[Exercise directions]: In the records below, count every line containing "orange". Reply with the number only.

[Dataset entries]:
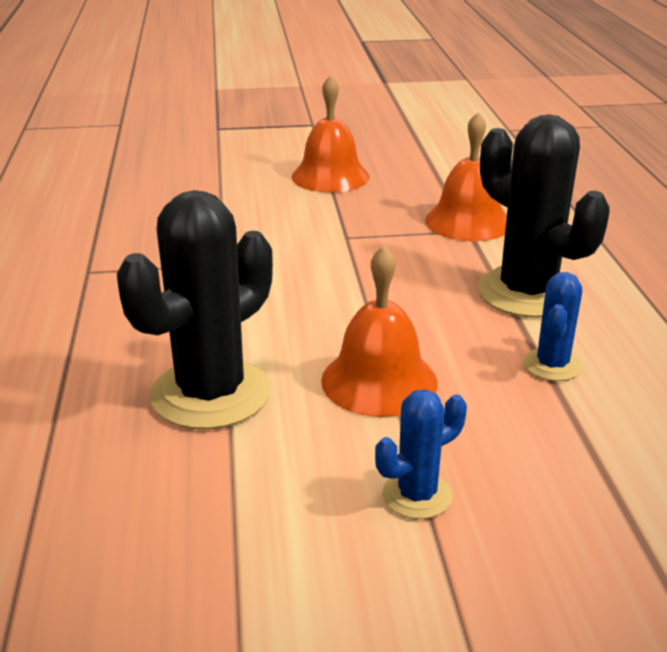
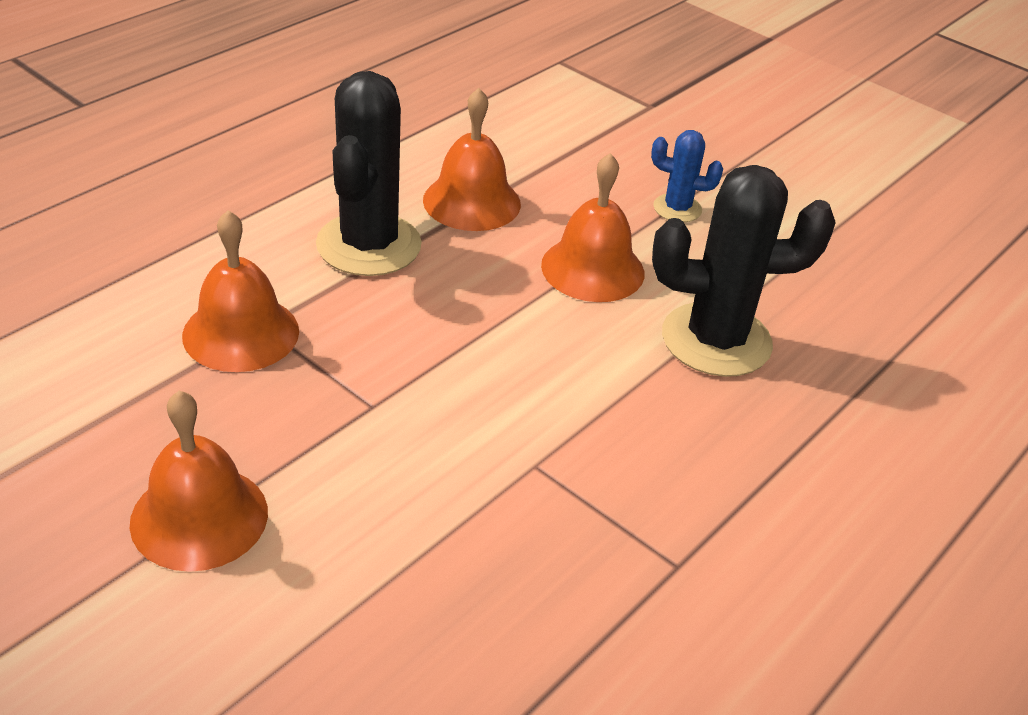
camera: 135 degrees left, 10 degrees up
(552, 365) = (472, 201): blue cactus -> orange bell

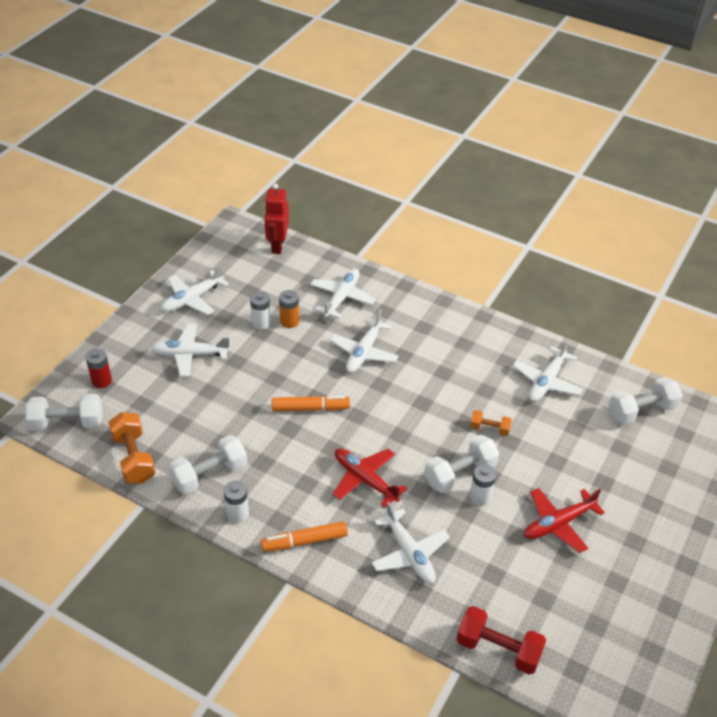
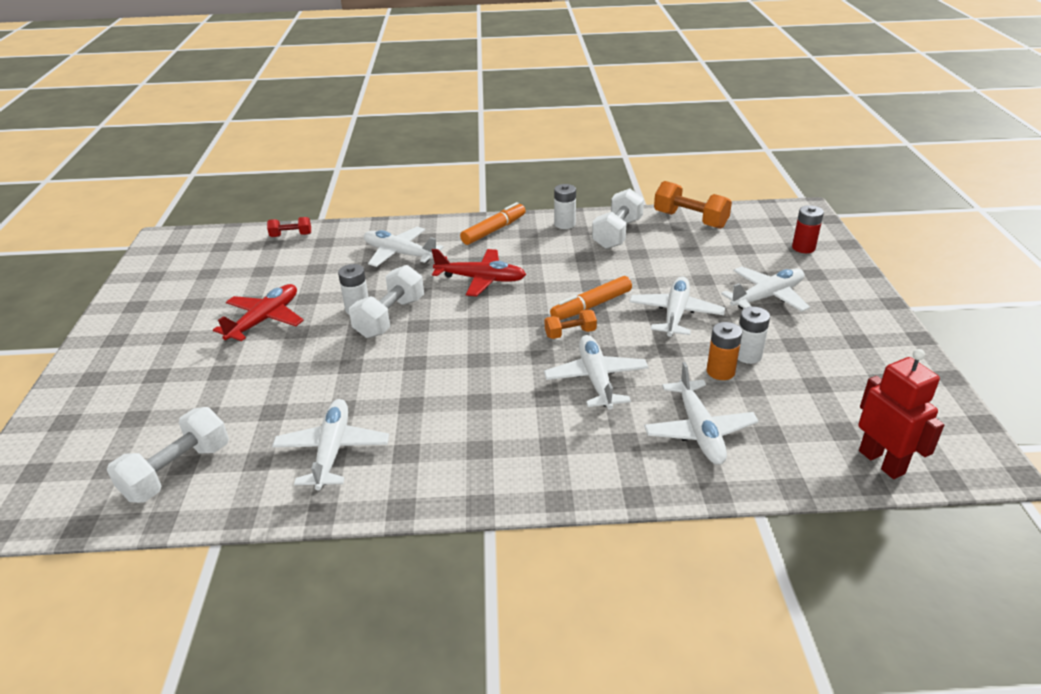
camera: 150 degrees right, 10 degrees down
(67, 423) = (775, 216): white dumbbell -> none
(192, 299) = (856, 344): white plane -> white plane (675, 314)
(489, 429) = (381, 367): orange dumbbell -> orange dumbbell (570, 333)
(498, 649) = (291, 235): red dumbbell -> red dumbbell, size x0.56

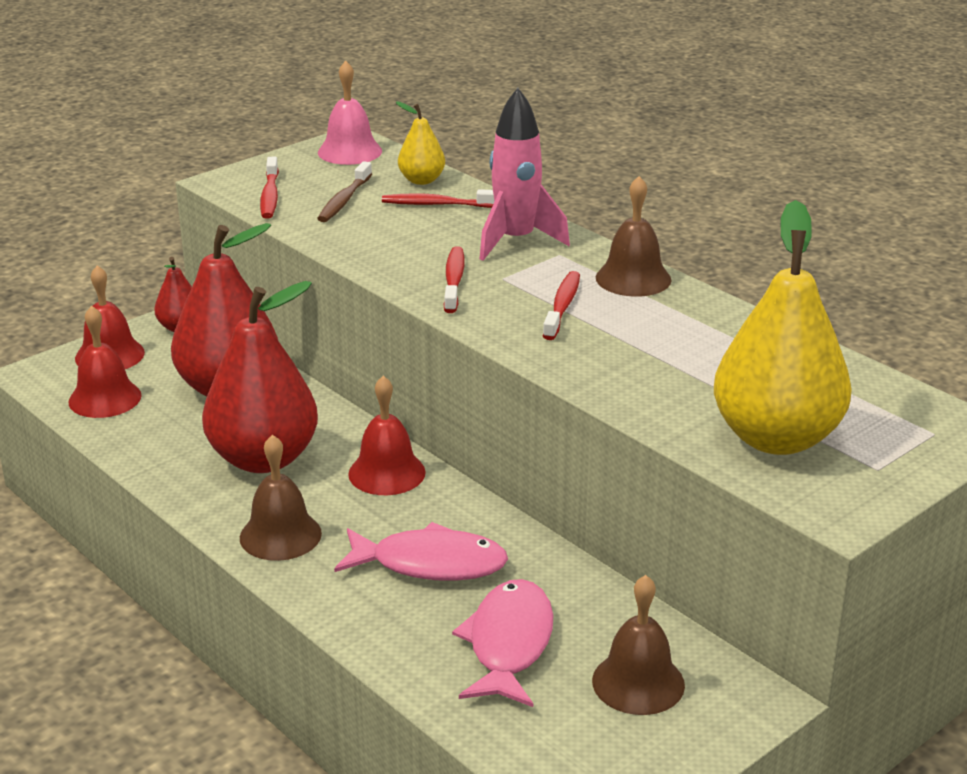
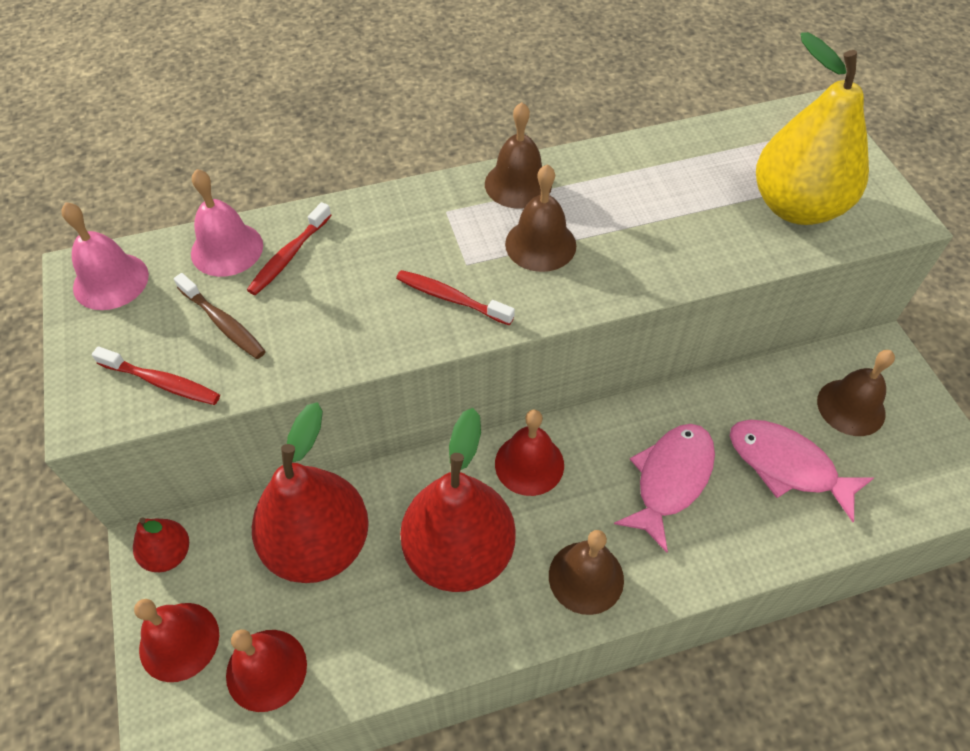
camera: 65 degrees left, 25 degrees up
(421, 180) = (227, 249): yellow pear -> pink bell
(516, 241) = (403, 229): pink rocket -> none
(562, 306) = (540, 244): red toothbrush -> brown bell

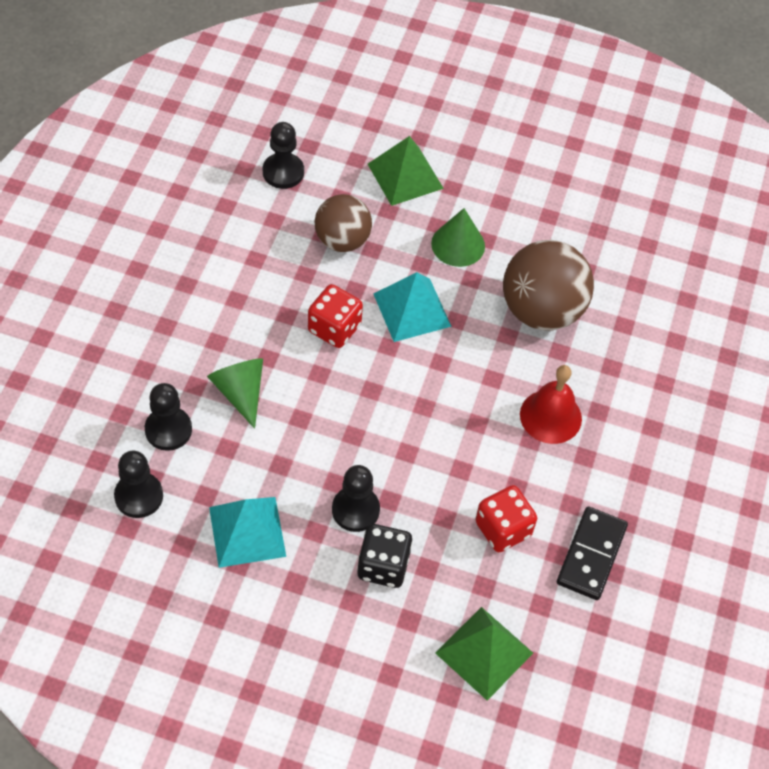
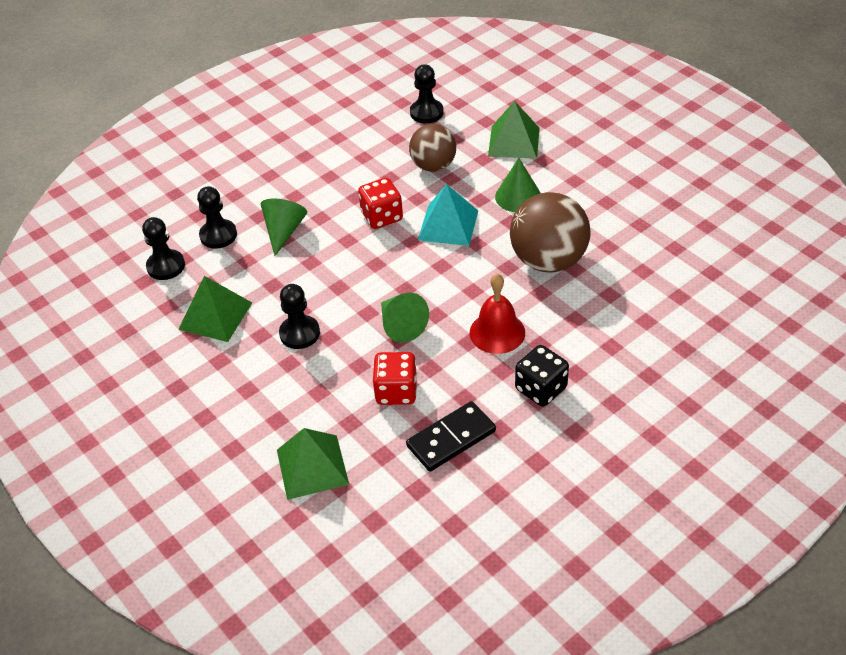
camera: 40 degrees right, 10 degrees down
(247, 531) = (215, 315): turquoise pyramid -> green pyramid
(383, 566) = (288, 377): black dice -> black dice (541, 389)
(452, 452) = (401, 325): none -> green cone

[Exercise output]: 2